#### Task directions:
Every line below needs to be returned exactly as written.
+--
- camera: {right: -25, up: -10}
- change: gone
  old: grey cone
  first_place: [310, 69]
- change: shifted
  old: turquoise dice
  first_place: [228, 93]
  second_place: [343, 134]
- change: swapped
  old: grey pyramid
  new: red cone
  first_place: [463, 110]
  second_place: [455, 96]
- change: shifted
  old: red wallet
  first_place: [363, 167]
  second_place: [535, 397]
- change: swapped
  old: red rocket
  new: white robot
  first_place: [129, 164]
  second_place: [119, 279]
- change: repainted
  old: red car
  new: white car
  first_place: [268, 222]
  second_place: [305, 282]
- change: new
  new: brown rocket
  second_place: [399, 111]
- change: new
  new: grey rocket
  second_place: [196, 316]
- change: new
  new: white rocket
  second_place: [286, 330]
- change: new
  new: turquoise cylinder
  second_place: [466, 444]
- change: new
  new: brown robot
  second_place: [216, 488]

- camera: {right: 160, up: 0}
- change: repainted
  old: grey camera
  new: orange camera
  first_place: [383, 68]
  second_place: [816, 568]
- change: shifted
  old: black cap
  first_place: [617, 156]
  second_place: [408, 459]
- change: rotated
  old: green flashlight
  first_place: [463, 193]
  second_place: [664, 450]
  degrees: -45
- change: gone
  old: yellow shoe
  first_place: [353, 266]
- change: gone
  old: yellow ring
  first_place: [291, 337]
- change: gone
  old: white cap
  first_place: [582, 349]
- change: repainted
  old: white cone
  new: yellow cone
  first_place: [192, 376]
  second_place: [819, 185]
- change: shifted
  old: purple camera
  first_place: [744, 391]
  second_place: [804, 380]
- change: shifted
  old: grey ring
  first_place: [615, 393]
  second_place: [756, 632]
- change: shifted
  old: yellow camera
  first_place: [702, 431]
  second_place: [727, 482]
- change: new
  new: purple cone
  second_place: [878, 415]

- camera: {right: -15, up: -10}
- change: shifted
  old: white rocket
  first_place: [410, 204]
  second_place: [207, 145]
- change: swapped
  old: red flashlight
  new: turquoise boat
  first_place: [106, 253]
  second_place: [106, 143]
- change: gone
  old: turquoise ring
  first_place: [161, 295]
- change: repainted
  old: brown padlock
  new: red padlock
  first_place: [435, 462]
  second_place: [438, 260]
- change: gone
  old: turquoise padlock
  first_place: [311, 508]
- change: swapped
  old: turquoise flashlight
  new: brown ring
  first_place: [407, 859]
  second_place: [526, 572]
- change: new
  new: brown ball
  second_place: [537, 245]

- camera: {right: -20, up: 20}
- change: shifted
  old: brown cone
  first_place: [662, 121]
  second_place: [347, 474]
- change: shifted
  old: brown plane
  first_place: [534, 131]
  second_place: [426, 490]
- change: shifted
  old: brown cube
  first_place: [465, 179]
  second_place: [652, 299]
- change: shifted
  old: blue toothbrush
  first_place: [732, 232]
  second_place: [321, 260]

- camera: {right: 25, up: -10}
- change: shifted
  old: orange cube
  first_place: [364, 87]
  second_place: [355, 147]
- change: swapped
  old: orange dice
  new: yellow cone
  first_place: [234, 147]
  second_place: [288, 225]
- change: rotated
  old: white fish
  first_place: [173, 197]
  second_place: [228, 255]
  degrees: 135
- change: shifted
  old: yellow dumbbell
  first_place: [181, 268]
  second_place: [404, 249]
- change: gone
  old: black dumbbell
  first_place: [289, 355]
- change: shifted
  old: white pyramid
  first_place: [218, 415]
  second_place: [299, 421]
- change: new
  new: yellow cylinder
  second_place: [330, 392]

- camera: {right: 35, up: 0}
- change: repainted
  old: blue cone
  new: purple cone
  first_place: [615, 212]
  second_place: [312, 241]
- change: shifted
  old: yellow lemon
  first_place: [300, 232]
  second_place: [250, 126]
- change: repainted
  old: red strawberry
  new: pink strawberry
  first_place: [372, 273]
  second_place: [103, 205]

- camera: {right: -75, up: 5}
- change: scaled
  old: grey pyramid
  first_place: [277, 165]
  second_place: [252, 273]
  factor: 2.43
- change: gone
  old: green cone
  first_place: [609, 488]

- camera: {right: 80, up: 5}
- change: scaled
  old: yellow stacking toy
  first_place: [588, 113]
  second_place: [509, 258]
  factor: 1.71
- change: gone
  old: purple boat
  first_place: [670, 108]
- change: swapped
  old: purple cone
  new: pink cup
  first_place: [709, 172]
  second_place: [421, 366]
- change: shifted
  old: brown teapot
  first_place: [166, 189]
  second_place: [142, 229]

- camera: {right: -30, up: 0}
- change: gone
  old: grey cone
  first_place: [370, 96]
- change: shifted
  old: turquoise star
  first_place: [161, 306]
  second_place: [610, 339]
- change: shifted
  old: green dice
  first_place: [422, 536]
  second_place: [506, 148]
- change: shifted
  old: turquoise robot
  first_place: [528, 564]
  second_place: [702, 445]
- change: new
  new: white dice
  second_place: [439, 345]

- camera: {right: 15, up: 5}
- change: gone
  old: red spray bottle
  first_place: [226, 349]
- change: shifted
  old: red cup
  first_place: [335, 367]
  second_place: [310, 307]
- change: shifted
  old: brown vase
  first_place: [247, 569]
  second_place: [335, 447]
+--
#### Output below:
- camera: {right: -25, up: -10}
- change: gone
  old: grey cone
  first_place: [310, 69]
- change: shifted
  old: turquoise dice
  first_place: [228, 93]
  second_place: [343, 134]
- change: swapped
  old: grey pyramid
  new: red cone
  first_place: [463, 110]
  second_place: [455, 96]
- change: shifted
  old: red wallet
  first_place: [363, 167]
  second_place: [535, 397]
- change: swapped
  old: red rocket
  new: white robot
  first_place: [129, 164]
  second_place: [119, 279]
- change: repainted
  old: red car
  new: white car
  first_place: [268, 222]
  second_place: [305, 282]
- change: new
  new: brown rocket
  second_place: [399, 111]
- change: new
  new: grey rocket
  second_place: [196, 316]
- change: new
  new: white rocket
  second_place: [286, 330]
- change: new
  new: turquoise cylinder
  second_place: [466, 444]
- change: new
  new: brown robot
  second_place: [216, 488]

- camera: {right: 160, up: 0}
- change: repainted
  old: grey camera
  new: orange camera
  first_place: [383, 68]
  second_place: [816, 568]
- change: shifted
  old: black cap
  first_place: [617, 156]
  second_place: [408, 459]
- change: rotated
  old: green flashlight
  first_place: [463, 193]
  second_place: [664, 450]
  degrees: -45
- change: gone
  old: yellow shoe
  first_place: [353, 266]
- change: gone
  old: yellow ring
  first_place: [291, 337]
- change: gone
  old: white cap
  first_place: [582, 349]
- change: repainted
  old: white cone
  new: yellow cone
  first_place: [192, 376]
  second_place: [819, 185]
- change: shifted
  old: purple camera
  first_place: [744, 391]
  second_place: [804, 380]
- change: shifted
  old: grey ring
  first_place: [615, 393]
  second_place: [756, 632]
- change: shifted
  old: yellow camera
  first_place: [702, 431]
  second_place: [727, 482]
- change: new
  new: purple cone
  second_place: [878, 415]

- camera: {right: -15, up: -10}
- change: shifted
  old: white rocket
  first_place: [410, 204]
  second_place: [207, 145]
- change: swapped
  old: red flashlight
  new: turquoise boat
  first_place: [106, 253]
  second_place: [106, 143]
- change: gone
  old: turquoise ring
  first_place: [161, 295]
- change: repainted
  old: brown padlock
  new: red padlock
  first_place: [435, 462]
  second_place: [438, 260]
- change: gone
  old: turquoise padlock
  first_place: [311, 508]
- change: swapped
  old: turquoise flashlight
  new: brown ring
  first_place: [407, 859]
  second_place: [526, 572]
- change: new
  new: brown ball
  second_place: [537, 245]

- camera: {right: -20, up: 20}
- change: shifted
  old: brown cone
  first_place: [662, 121]
  second_place: [347, 474]
- change: shifted
  old: brown plane
  first_place: [534, 131]
  second_place: [426, 490]
- change: shifted
  old: brown cube
  first_place: [465, 179]
  second_place: [652, 299]
- change: shifted
  old: blue toothbrush
  first_place: [732, 232]
  second_place: [321, 260]

- camera: {right: 25, up: -10}
- change: shifted
  old: orange cube
  first_place: [364, 87]
  second_place: [355, 147]
- change: swapped
  old: orange dice
  new: yellow cone
  first_place: [234, 147]
  second_place: [288, 225]
- change: rotated
  old: white fish
  first_place: [173, 197]
  second_place: [228, 255]
  degrees: 135
- change: shifted
  old: yellow dumbbell
  first_place: [181, 268]
  second_place: [404, 249]
- change: gone
  old: black dumbbell
  first_place: [289, 355]
- change: shifted
  old: white pyramid
  first_place: [218, 415]
  second_place: [299, 421]
- change: new
  new: yellow cylinder
  second_place: [330, 392]

- camera: {right: 35, up: 0}
- change: repainted
  old: blue cone
  new: purple cone
  first_place: [615, 212]
  second_place: [312, 241]
- change: shifted
  old: yellow lemon
  first_place: [300, 232]
  second_place: [250, 126]
- change: repainted
  old: red strawberry
  new: pink strawberry
  first_place: [372, 273]
  second_place: [103, 205]

- camera: {right: -75, up: 5}
- change: scaled
  old: grey pyramid
  first_place: [277, 165]
  second_place: [252, 273]
  factor: 2.43
- change: gone
  old: green cone
  first_place: [609, 488]

- camera: {right: 80, up: 5}
- change: scaled
  old: yellow stacking toy
  first_place: [588, 113]
  second_place: [509, 258]
  factor: 1.71
- change: gone
  old: purple boat
  first_place: [670, 108]
- change: swapped
  old: purple cone
  new: pink cup
  first_place: [709, 172]
  second_place: [421, 366]
- change: shifted
  old: brown teapot
  first_place: [166, 189]
  second_place: [142, 229]

- camera: {right: -30, up: 0}
- change: gone
  old: grey cone
  first_place: [370, 96]
- change: shifted
  old: turquoise star
  first_place: [161, 306]
  second_place: [610, 339]
- change: shifted
  old: green dice
  first_place: [422, 536]
  second_place: [506, 148]
- change: shifted
  old: turquoise robot
  first_place: [528, 564]
  second_place: [702, 445]
- change: new
  new: white dice
  second_place: [439, 345]

- camera: {right: 15, up: 5}
- change: gone
  old: red spray bottle
  first_place: [226, 349]
- change: shifted
  old: red cup
  first_place: [335, 367]
  second_place: [310, 307]
- change: shifted
  old: brown vase
  first_place: [247, 569]
  second_place: [335, 447]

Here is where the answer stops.